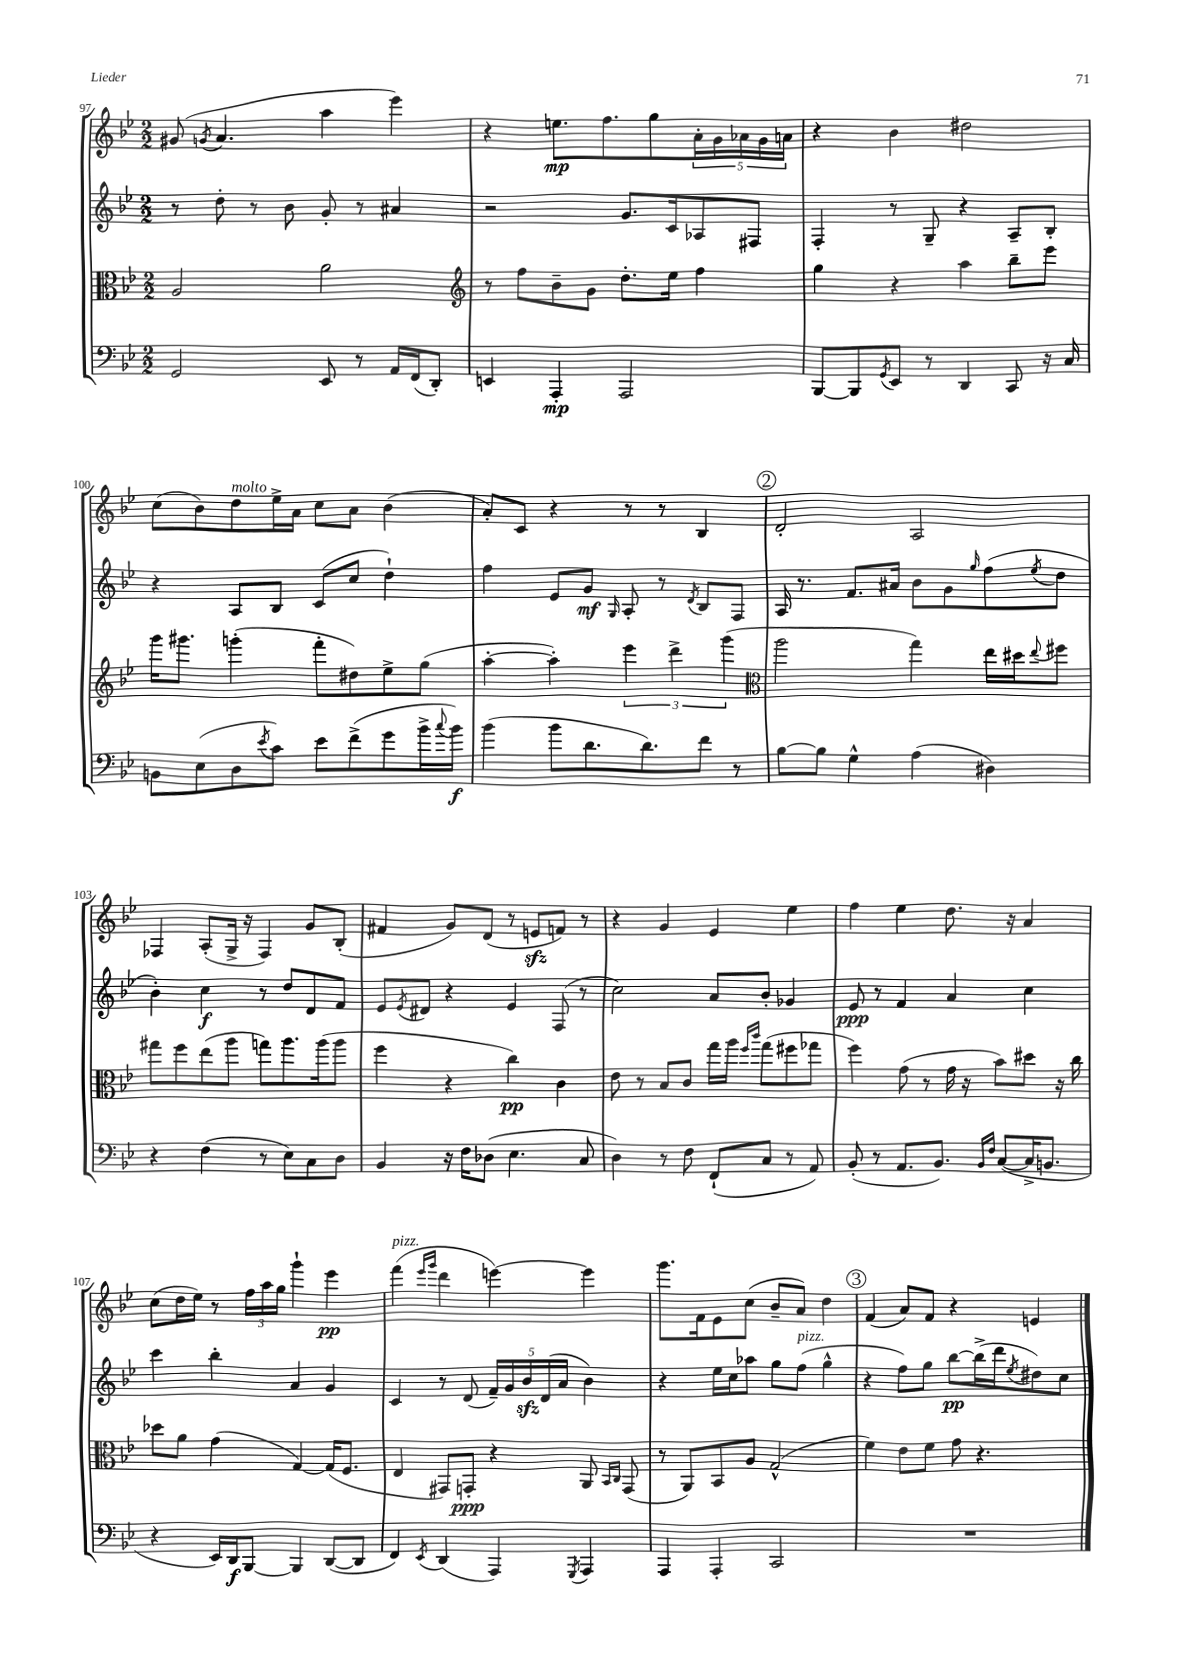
<<
\new StaffGroup <<
\new Staff = "s0" {
    \clef treble \key bes \major \numericTimeSignature \time 2/2
    gis'8( \acciaccatura { g'8 } a'4. a''4 ees'''4) |
    r4 e''8.\mp f''8. g''8 \tuplet 5/4 { a'16-. g'16 aes'16 g'16 a'16 } |
    r4 bes'4 dis''2 |
    c''8( bes'8) d''8^\markup { \italic "molto" } ees''16-> a'16 c''8 a'8 bes'4( |
    a'8-.) c'8 r4 r8 r8 bes4 |
    \mark \markup { \circle "2" } d'2-. a2 |
    fes4 a8-.( g16-> r16 fes4) g'8 bes8-.( |
    fis'4 g'8) d'8( r8 e'8\sfz f'8) r8 |
    r4 g'4 ees'4 ees''4 |
    f''4 ees''4 d''8. r16 a'4 |
    c''8( d''16 ees''16) r8 \tuplet 3/2 { f''16 a''16 g''16 } g'''4-! ees'''4\pp |
    f'''4^\markup { \italic "pizz." }( \grace { ees'''16 g'''16 } d'''4 e'''4~) e'''4 |
    g'''8. f'16 ees'8 c''8( bes'8-- a'8) d''4 |
    \mark \markup { \circle "3" } f'4( a'8) f'8 r4 e'4 \bar "|." |
}
\new Staff = "s1" {
    \clef treble \key bes \major \numericTimeSignature \time 2/2
    r8 d''8-. r8 bes'8 g'8-. r8 ais'4 |
    r2 g'8. c'16 aes8 fis8 |
    f4-. r8 g8-- r4 a8-- bes8-. |
    r4 a8 bes8 c'8( c''8 d''4-!) |
    f''4 ees'8 g'8\mf \grace { g16 } a8-. r8 \acciaccatura { d'8 } bes8 f8 |
    \mark \markup { \circle "2" } a16 r8. f'8. ais'16 bes'8 g'8 \grace { g''16 } f''8( \acciaccatura { ees''8 } d''8 |
    bes'4-.) c''4\f r8 d''8 d'8 f'8 |
    ees'8 \acciaccatura { ees'8 } dis'8 r4 ees'4 f8( r8 |
    c''2) a'8 bes'8-. ges'4 |
    ees'8\ppp r8 f'4 a'4 c''4 |
    c'''4 bes''4-. a'4 g'4 |
    c'4 r8 d'8( \tuplet 5/4 { f'16--) g'16 bes'16\sfz d'16( a'16 } bes'4) |
    r4 ees''16 c''16 aes''8 g''8 f''8^\markup { \italic "pizz." }( g''4-^ |
    \mark \markup { \circle "3" } r4 f''8) g''8 bes''8~\pp bes''16->( d'''16 \acciaccatura { ees''8 } dis''8) c''8 \bar "|." |
}
\new Staff = "s2" {
    \clef alto \key bes \major \numericTimeSignature \time 2/2
    a2 a'2 |
    \clef treble r8 f''8 bes'8-- g'8 d''8.-. ees''16 f''4 |
    g''4 r4 a''4 bes''8-- ees'''8 |
    g'''16 gis'''8. g'''4-.( f'''8-. dis''8) ees''8-> g''8( |
    a''4~-. a''4-.) \tuplet 3/2 { ees'''4 d'''4-> g'''4( } |
    \mark \markup { \circle "2" } \clef alto a''2 g''4) ees''16 dis''16 \appoggiatura { ees''8 } fis''8 |
    gis''8 f''8 ees''8( a''8 g''8) a''8. a''16( a''8 |
    f''4 r4 c''4\pp) c'4 |
    ees'8 r8 bes8 c'8 g''16 a''16 \grace { f''16 c'''16 } g''8( fis''8 ges''8 |
    f''4) g'8( r8 g'16 r16 bes'8) dis''8 r16 c''16 |
    des''8 a'8 g'4( g4~) g16( f8. |
    ees4 gis,8) g,8-.\ppp r4 a,8 \grace { bes,16 c16 } g,8( |
    r8 a,8) bes,8 a8 g2-^( |
    \mark \markup { \circle "3" } f'4) ees'8 f'8 g'8 r4. \bar "|." |
}
\new Staff = "s3" {
    \clef bass \key bes \major \numericTimeSignature \time 2/2
    g,2 ees,8 r8 a,16 f,16( d,8-.) |
    e,4 a,,4-.\mp a,,2 |
    bes,,8~ bes,,8 \acciaccatura { g,8 } ees,8 r8 d,4 c,8 r16 c16 |
    b,8 ees8( d8 \acciaccatura { ees'8 } c'8) ees'8 f'8->( g'8 bes'16-> \appoggiatura { c''8 } bes'16\f) |
    bes'4( bes'8 d'8. d'8.) f'8 r8 |
    \mark \markup { \circle "2" } bes8~ bes8 g4-^ a4( dis4) |
    r4 f4( r8 ees8) c8 d8 |
    bes,4 r16 f16 des8( ees4. c8 |
    d4) r8 f8 f,8-!( c8 r8 a,8) |
    bes,8-.( r8 a,8. bes,8.) \grace { bes,16 f16 } c8~( c16-> b,8. |
    r4 ees,16) d,16\f bes,,8~ bes,,4 d,8~( d,8 |
    f,4) \acciaccatura { ees,8 } d,4( a,,4) \acciaccatura { g,,8 } a,,4 |
    a,,4 a,,4-. c,2 |
    \mark \markup { \circle "3" } R1 \bar "|." |
}
>>
>>
\layout { \context { \Score currentBarNumber = #97 } }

=== AIM ===
Extract the notation text from the records above, character for character, and leave the pictures out of your answer.

=== EXERCISE RESULT ===
<<
\new StaffGroup <<
\new Staff = "s0" {
    \clef treble \key bes \major \numericTimeSignature \time 2/2
    gis'8( \acciaccatura { g'8 } a'4. a''4 ees'''4) |
    r4 e''8.\mp f''8. g''8 \tuplet 5/4 { a'16-. g'16 aes'16 g'16 a'16 } |
    r4 bes'4 dis''2 |
    c''8( bes'8) d''8^\markup { \italic "molto" } ees''16-> a'16 c''8 a'8 bes'4( |
    a'8-.) c'8 r4 r8 r8 bes4 |
    \mark \markup { \circle "2" } d'2-. a2 |
    fes4 a8-.( g16-> r16 fes4) g'8 bes8-.( |
    fis'4 g'8) d'8( r8 e'8\sfz f'8) r8 |
    r4 g'4 ees'4 ees''4 |
    f''4 ees''4 d''8. r16 a'4 |
    c''8( d''16 ees''16) r8 \tuplet 3/2 { f''16 a''16 g''16 } g'''4-! ees'''4\pp |
    f'''4^\markup { \italic "pizz." }( \grace { ees'''16 g'''16 } d'''4 e'''4~) e'''4 |
    g'''8. f'16 ees'8 c''8( bes'8-- a'8) d''4 |
    \mark \markup { \circle "3" } f'4( a'8) f'8 r4 e'4 \bar "|." |
}
\new Staff = "s1" {
    \clef treble \key bes \major \numericTimeSignature \time 2/2
    r8 d''8-. r8 bes'8 g'8-. r8 ais'4 |
    r2 g'8. c'16 aes8 fis8 |
    f4-. r8 g8-- r4 a8-- bes8-. |
    r4 a8 bes8 c'8( c''8 d''4-!) |
    f''4 ees'8 g'8\mf \grace { g16 } a8-. r8 \acciaccatura { d'8 } bes8 f8 |
    \mark \markup { \circle "2" } a16 r8. f'8. ais'16 bes'8 g'8 \grace { g''16 } f''8( \acciaccatura { ees''8 } d''8 |
    bes'4-.) c''4\f r8 d''8 d'8 f'8 |
    ees'8 \acciaccatura { ees'8 } dis'8 r4 ees'4 f8( r8 |
    c''2) a'8 bes'8-. ges'4 |
    ees'8\ppp r8 f'4 a'4 c''4 |
    c'''4 bes''4-. a'4 g'4 |
    c'4 r8 d'8( \tuplet 5/4 { f'16--) g'16 bes'16\sfz d'16( a'16 } bes'4) |
    r4 ees''16 c''16 aes''8 g''8 f''8^\markup { \italic "pizz." }( g''4-^ |
    \mark \markup { \circle "3" } r4 f''8) g''8 bes''8~\pp bes''16->( d'''16 \acciaccatura { ees''8 } dis''8) c''8 \bar "|." |
}
\new Staff = "s2" {
    \clef alto \key bes \major \numericTimeSignature \time 2/2
    a2 a'2 |
    \clef treble r8 f''8 bes'8-- g'8 d''8.-. ees''16 f''4 |
    g''4 r4 a''4 bes''8-- ees'''8 |
    g'''16 gis'''8. g'''4-.( f'''8-. dis''8) ees''8-> g''8( |
    a''4~-. a''4-.) \tuplet 3/2 { ees'''4 d'''4-> g'''4( } |
    \mark \markup { \circle "2" } \clef alto a''2 g''4) ees''16 dis''16 \appoggiatura { ees''8 } fis''8 |
    gis''8 f''8 ees''8( a''8 g''8) a''8. a''16( a''8 |
    f''4 r4 c''4\pp) c'4 |
    ees'8 r8 bes8 c'8 g''16 a''16 \grace { f''16 c'''16 } g''8( fis''8 ges''8 |
    f''4) g'8( r8 g'16 r16 bes'8) dis''8 r16 c''16 |
    des''8 a'8 g'4( g4~) g16( f8. |
    ees4 gis,8) g,8-.\ppp r4 a,8 \grace { bes,16 c16 } g,8( |
    r8 a,8) bes,8 a8 g2-^( |
    \mark \markup { \circle "3" } f'4) ees'8 f'8 g'8 r4. \bar "|." |
}
\new Staff = "s3" {
    \clef bass \key bes \major \numericTimeSignature \time 2/2
    g,2 ees,8 r8 a,16 f,16( d,8-.) |
    e,4 a,,4-.\mp a,,2 |
    bes,,8~ bes,,8 \acciaccatura { g,8 } ees,8 r8 d,4 c,8 r16 c16 |
    b,8 ees8( d8 \acciaccatura { ees'8 } c'8) ees'8 f'8->( g'8 bes'16-> \appoggiatura { c''8 } bes'16\f) |
    bes'4( bes'8 d'8. d'8.) f'8 r8 |
    \mark \markup { \circle "2" } bes8~ bes8 g4-^ a4( dis4) |
    r4 f4( r8 ees8) c8 d8 |
    bes,4 r16 f16 des8( ees4. c8 |
    d4) r8 f8 f,8-!( c8 r8 a,8) |
    bes,8-.( r8 a,8. bes,8.) \grace { bes,16 f16 } c8~( c16-> b,8. |
    r4 ees,16) d,16\f bes,,8~ bes,,4 d,8~( d,8 |
    f,4) \acciaccatura { ees,8 } d,4( a,,4) \acciaccatura { g,,8 } a,,4 |
    a,,4 a,,4-. c,2 |
    \mark \markup { \circle "3" } R1 \bar "|." |
}
>>
>>
\layout { \context { \Score currentBarNumber = #97 } }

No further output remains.